(Beginning of DATASET RECORDS)

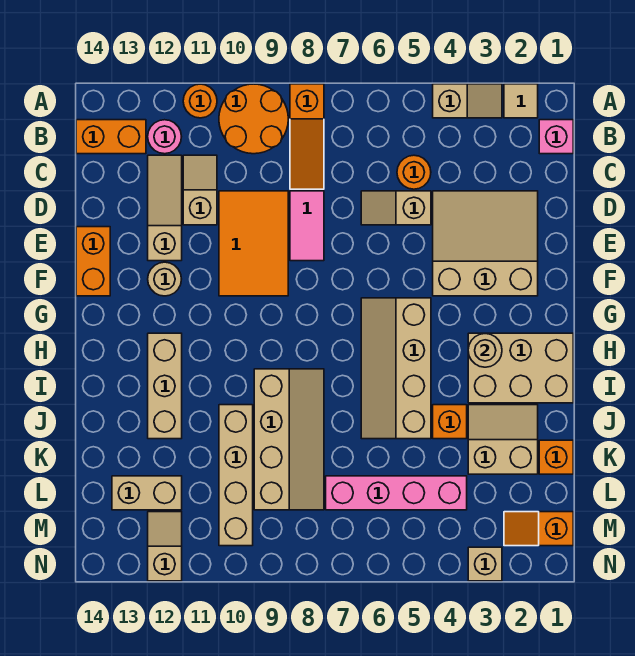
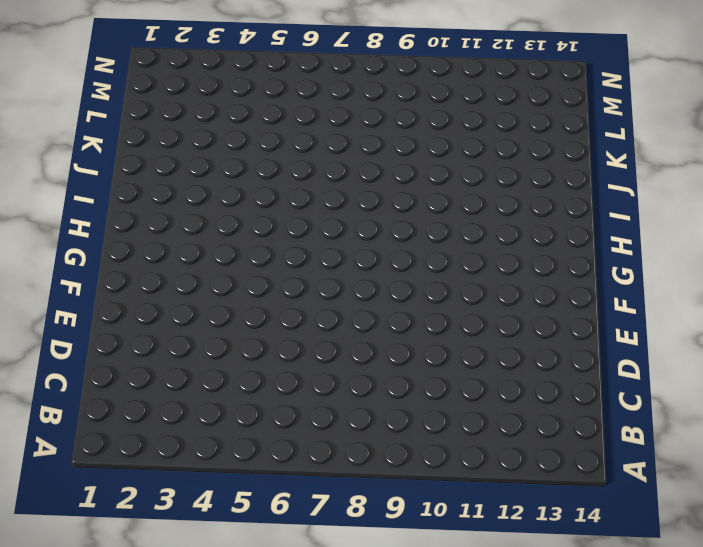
none -> tan tile A2 level 1
none -> tan slope A3:A4 level 1 top 4
none -> orange slope A8:C8 level 1 top A
none -> orange round brick A9:B10 level 1

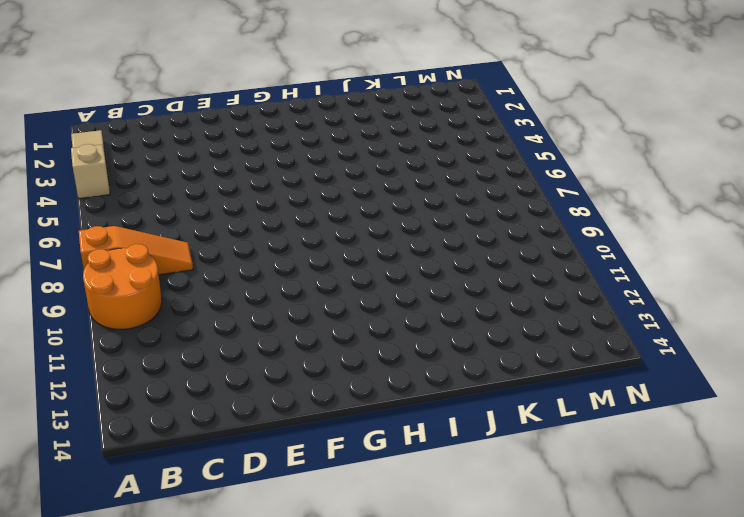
none -> orange round brick A11 level 1
none -> pink brick B1 level 1
none -> pink round brick B12 level 1
none -> orange brick B13:B14 level 1

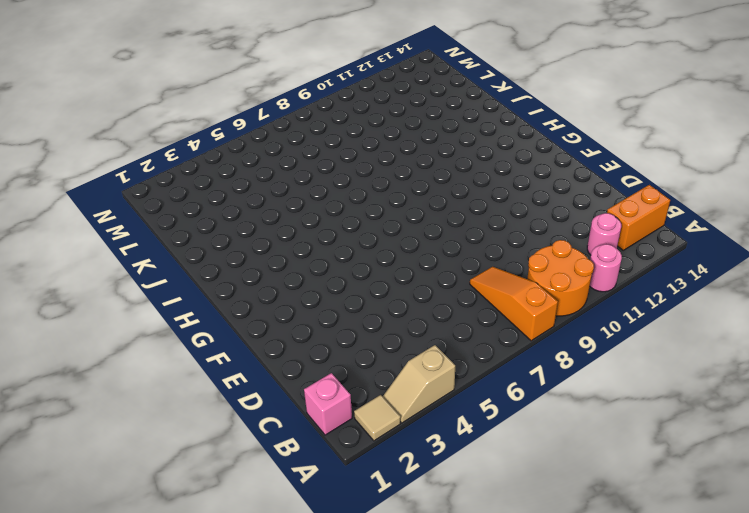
pink round brick A11 level 1 -> orange round brick A11 level 1
none -> orange round brick C5 level 1
none -> tan slope C11:D11 level 1 top D
none -> tan slope C12:E12 level 1 top E
none -> tan slope D2:F4 level 1 top F

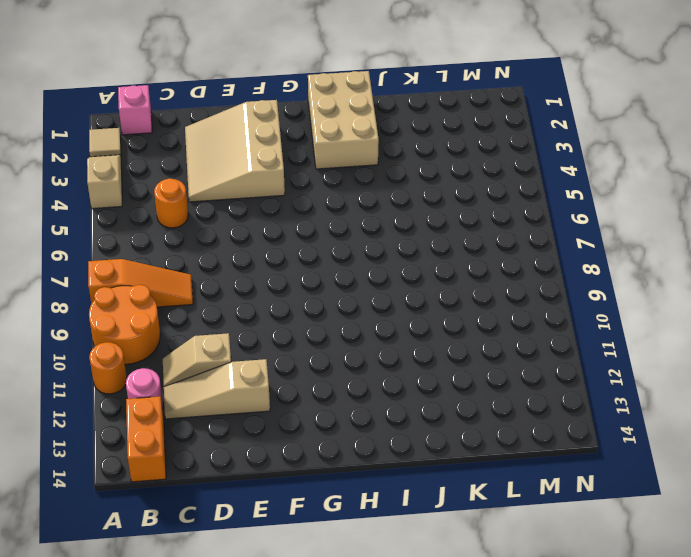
none -> tan slope D5:D6 level 1 top 5
none -> pink tile D8:E8 level 1
none -> orange tile D9:F10 level 1
none -> orange brick E14:F14 level 1

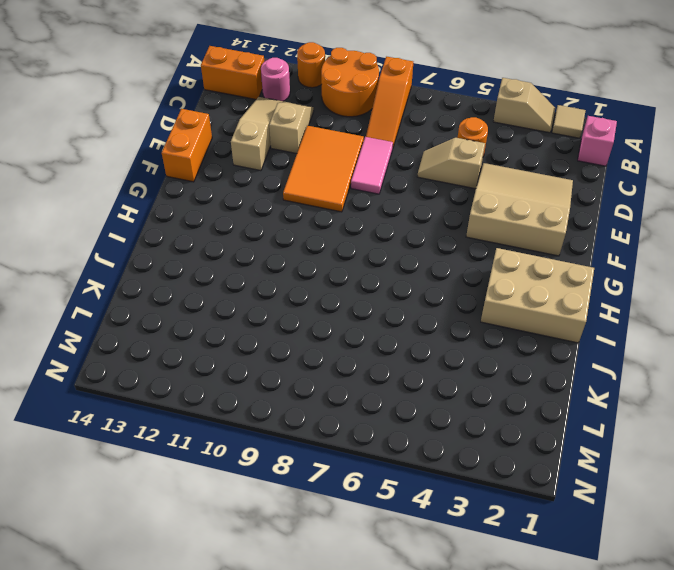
none -> tan round brick F12 level 1
none -> tan slope G5:J6 level 1 top 5
none -> tan brick H12:J12 level 1
none -> tan slope I8:L9 level 1 top 9

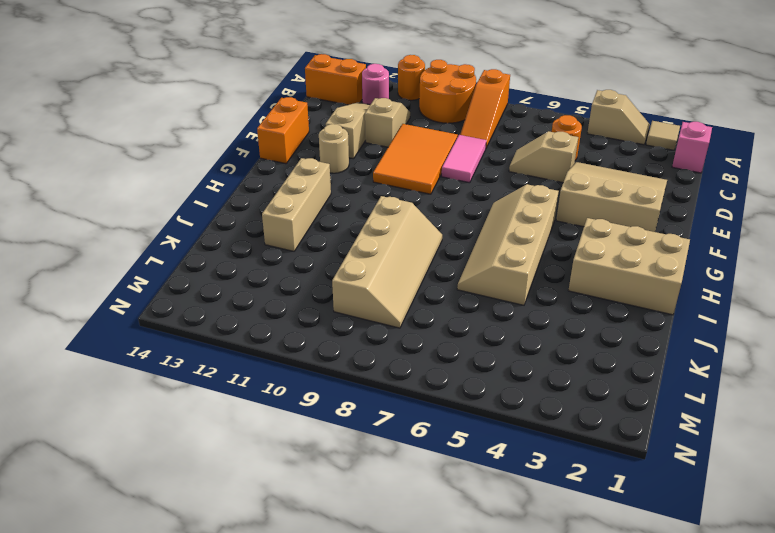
none -> tan slope J2:K3 level 1 top K
none -> orange brick J4 level 1
none -> tan brick J10:M10 level 1
none -> orange brick K1 level 1

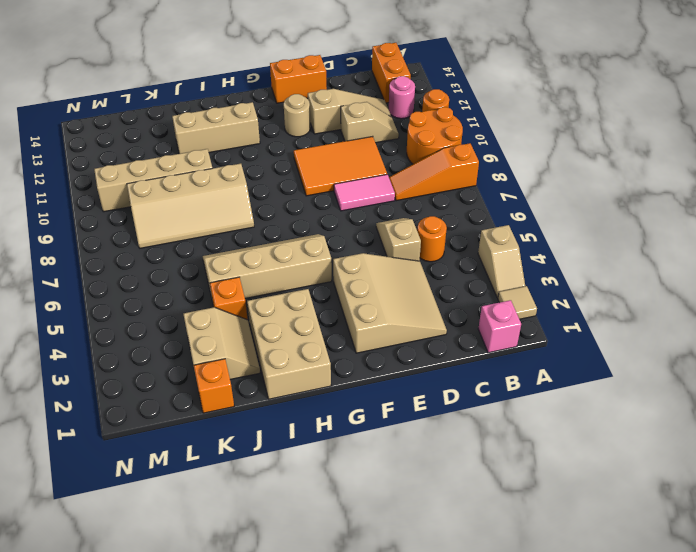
none -> pink brick L4:L7 level 1
none -> tan brick L12:L13 level 1
none -> orange slope M1:M2 level 1 top 1
none -> tan slope M12:N12 level 1 top N

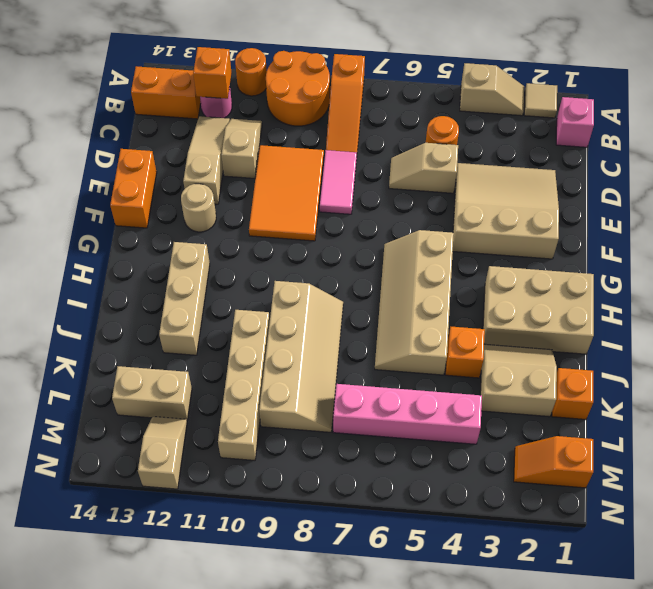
orange brick B12 level 2 -> none
none -> tan brick N3 level 1
none -> tan round brick H3 level 2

(End of DATASET RECORDS)

WHAT THE TASK REQUIRES. Look through the records above and please copy every line in which the string "slope" occurs.

ANSWER TO THE EXERCISE.
none -> tan slope A3:A4 level 1 top 4
none -> orange slope A8:C8 level 1 top A
none -> tan slope C11:D11 level 1 top D
none -> tan slope C12:E12 level 1 top E
none -> tan slope D2:F4 level 1 top F
none -> tan slope D5:D6 level 1 top 5
none -> tan slope G5:J6 level 1 top 5
none -> tan slope I8:L9 level 1 top 9
none -> tan slope J2:K3 level 1 top K
none -> orange slope M1:M2 level 1 top 1
none -> tan slope M12:N12 level 1 top N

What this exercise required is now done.